Among the entries below, copy only the span from the line containing "(301, 292) = (431, 174): pink" through the line containing "(857, 387) = (275, 596): blue". Do so exactly, and skip the pictures.

PROVIDED RECORDS.
------------------------
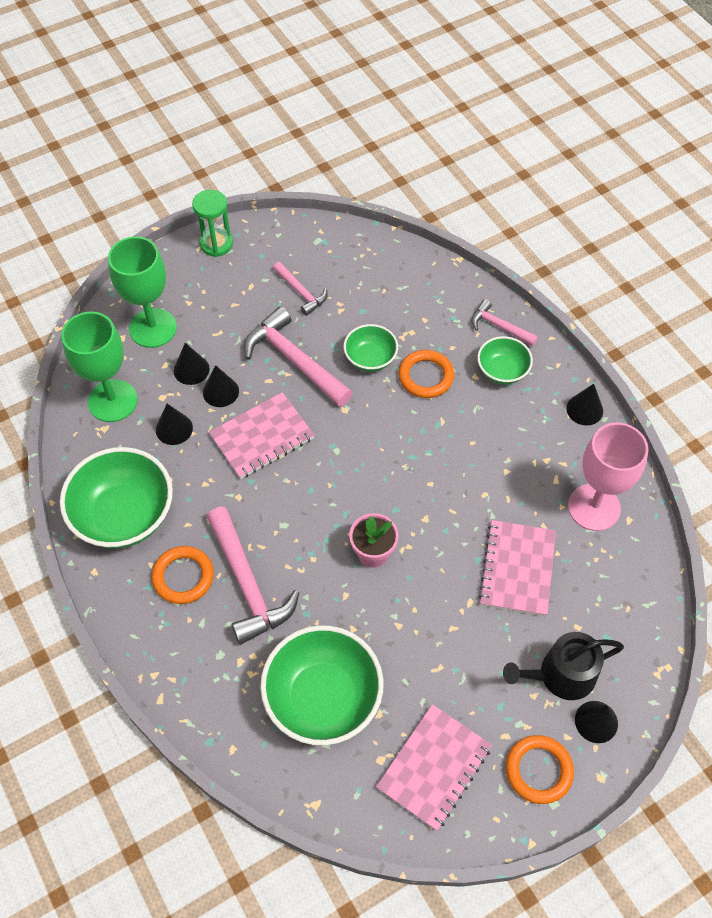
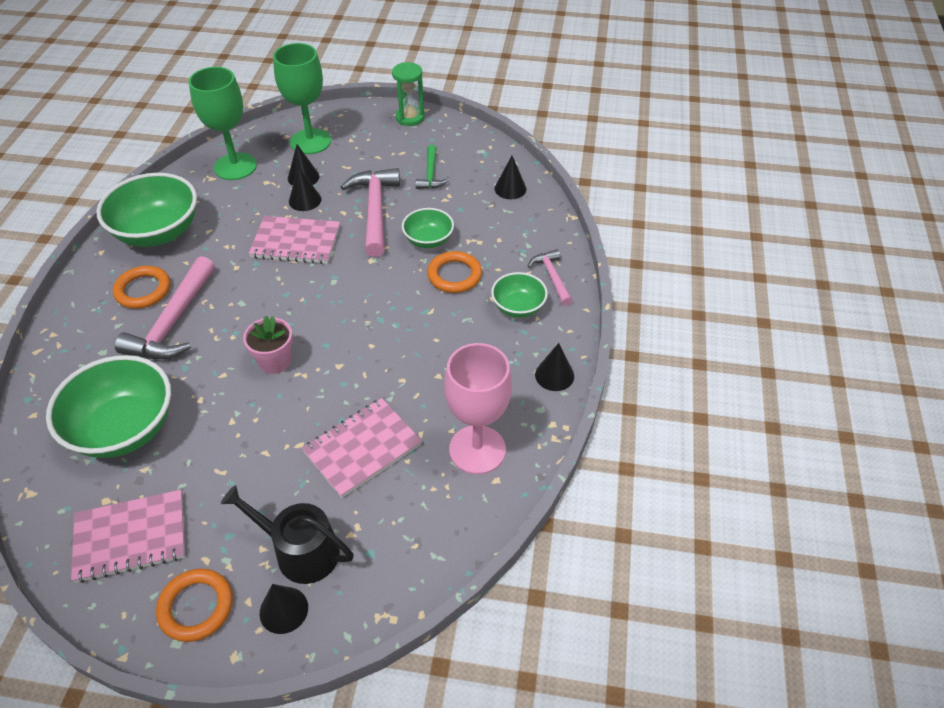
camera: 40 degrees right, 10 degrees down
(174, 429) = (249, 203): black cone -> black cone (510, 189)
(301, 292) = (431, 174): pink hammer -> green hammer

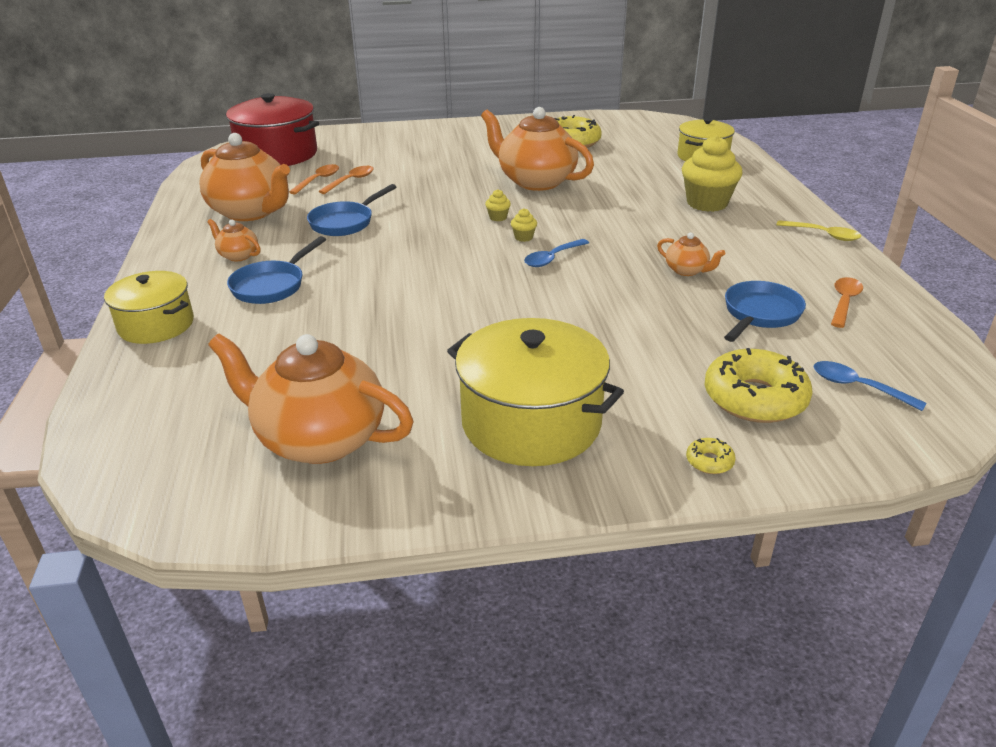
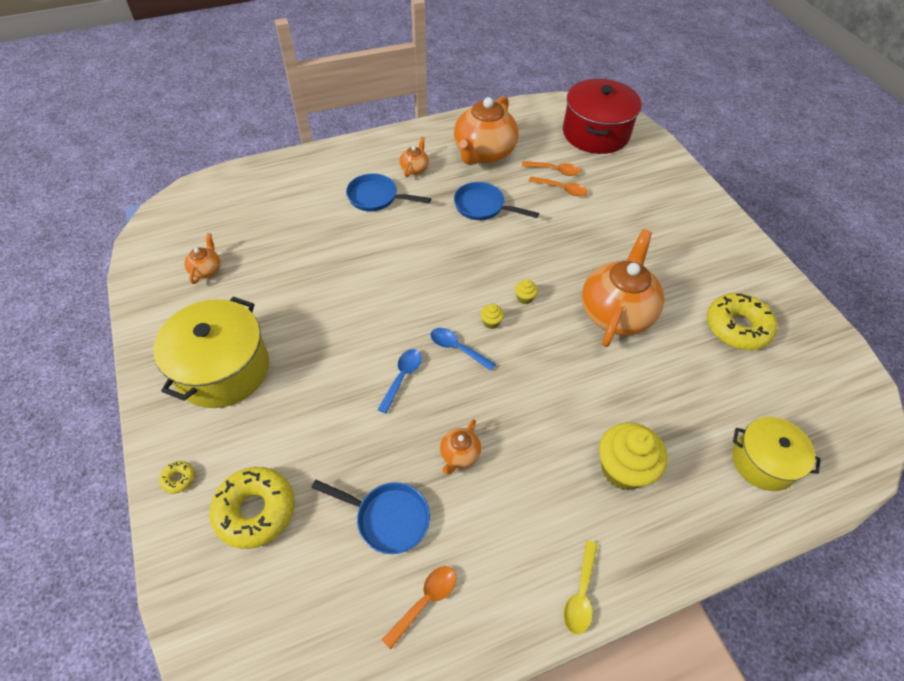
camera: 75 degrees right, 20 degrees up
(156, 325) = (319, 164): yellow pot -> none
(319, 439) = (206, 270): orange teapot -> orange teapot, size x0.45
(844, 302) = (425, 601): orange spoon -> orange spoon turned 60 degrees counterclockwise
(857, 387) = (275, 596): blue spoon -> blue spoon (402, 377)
------------------------
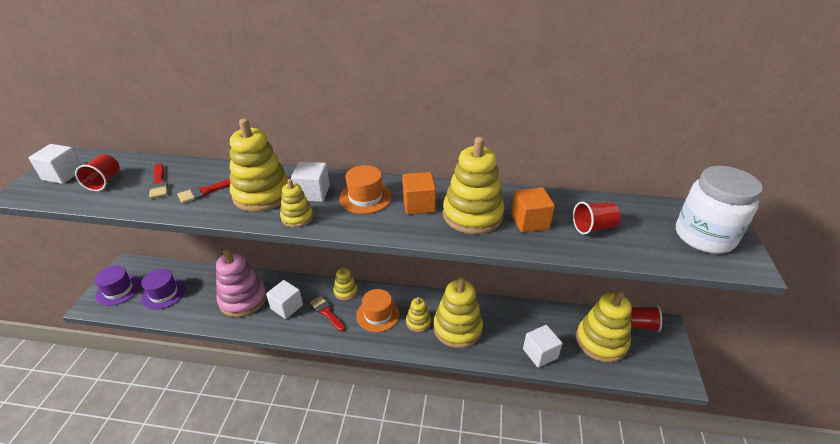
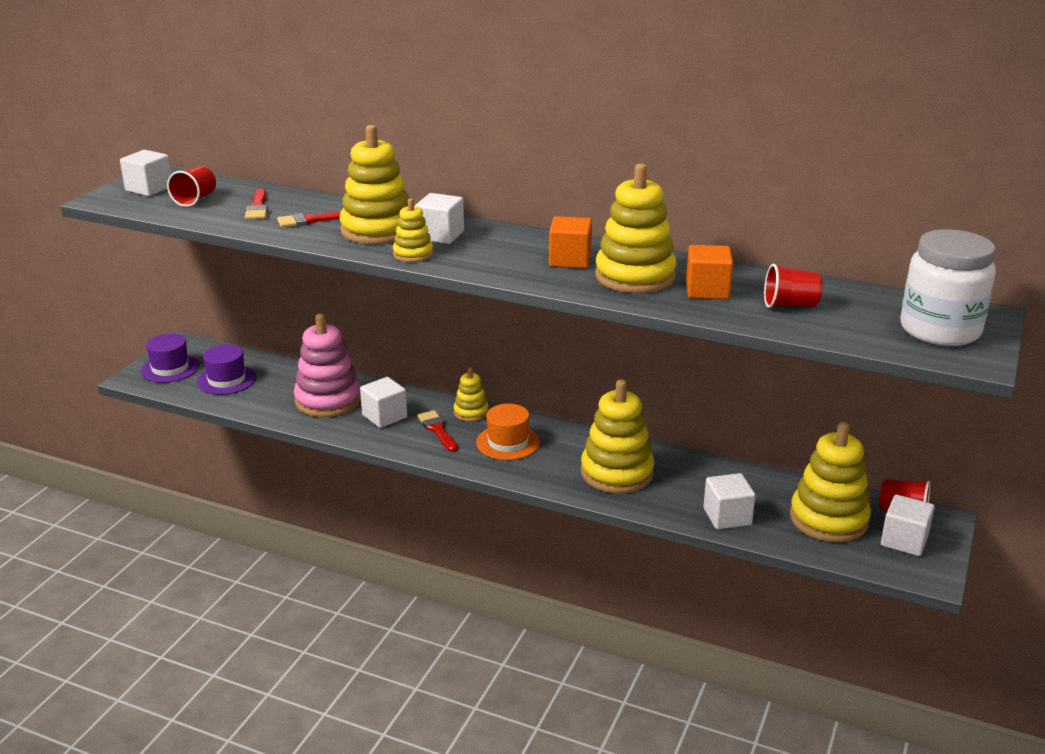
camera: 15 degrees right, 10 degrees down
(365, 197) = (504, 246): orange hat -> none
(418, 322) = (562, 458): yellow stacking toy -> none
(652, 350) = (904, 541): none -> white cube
------------------------
EXERCISE SOLUTION.
(301, 292) = (431, 174): pink hammer -> green hammer

camera: 75 degrees right, 20 degrees up
(156, 325) = (319, 164): yellow pot -> none
(319, 439) = (206, 270): orange teapot -> orange teapot, size x0.45
(844, 302) = (425, 601): orange spoon -> orange spoon turned 60 degrees counterclockwise
(857, 387) = (275, 596): blue spoon -> blue spoon (402, 377)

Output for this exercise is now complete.